[Data to examine — start]
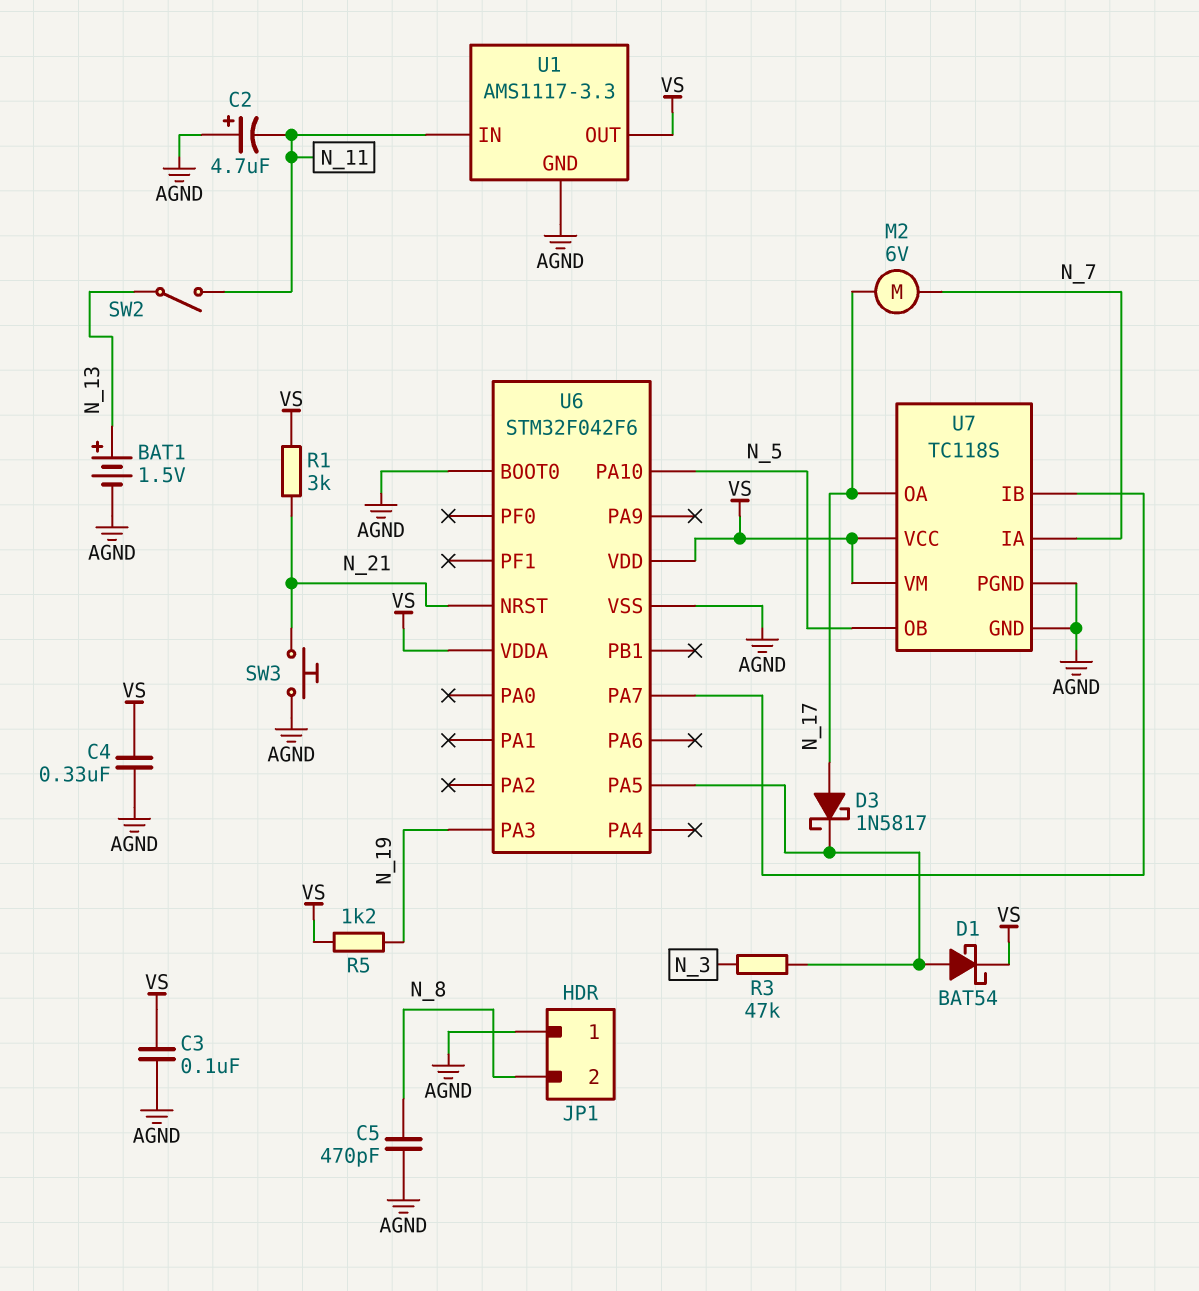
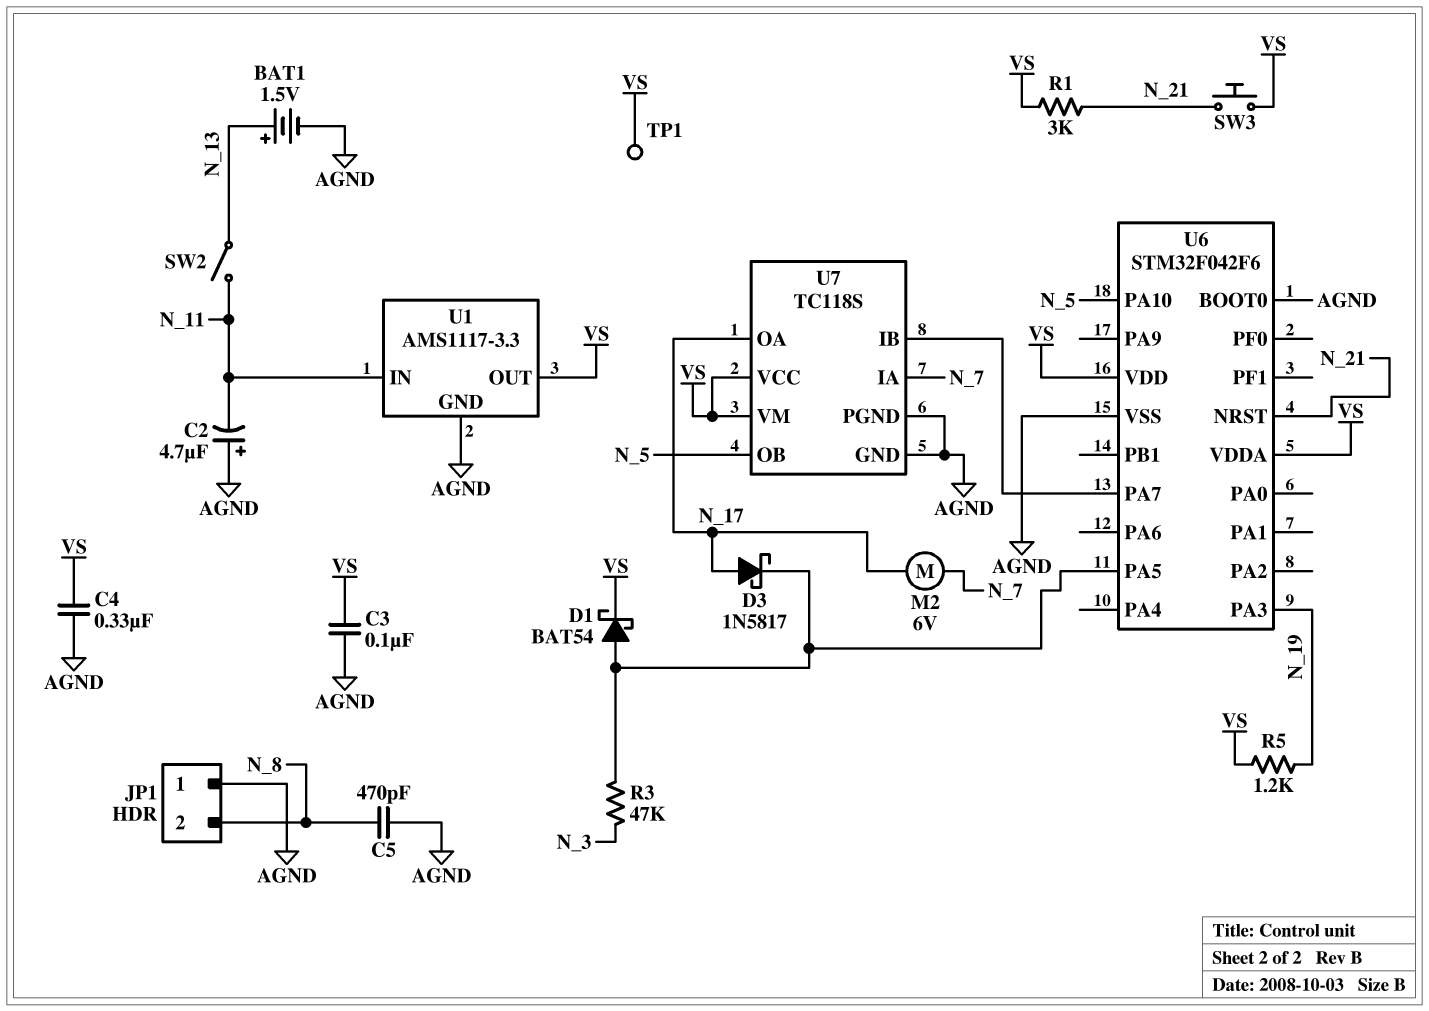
SW3: button (AGND, N_21) -> button (N_21, VS)
TP1: none -> test point (VS)

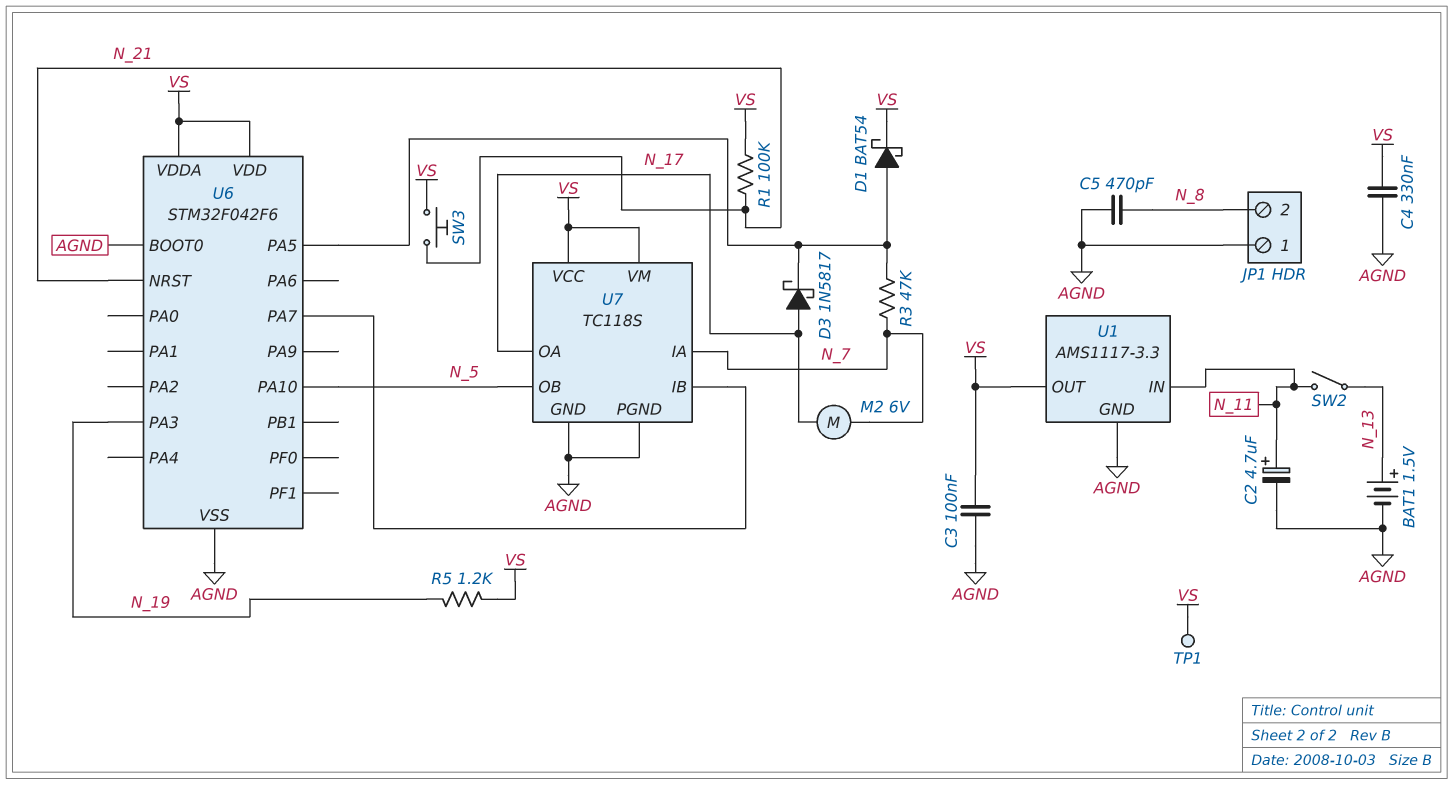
C2: 4.7uF (plus AGND, minus N_11) -> 4.7uF (plus N_11, minus AGND)
R1: 3k (N_21, VS) -> 100k (N_21, VS)
R3: 47k (N_3, U6/PA5) -> 47k (N_7, U6/PA5)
[Data to examine — finish]
◆ **What is being asked**: The string "AGND" appears in how many lines above? Answer with the number only.

◆ **Response to this exercise**: 2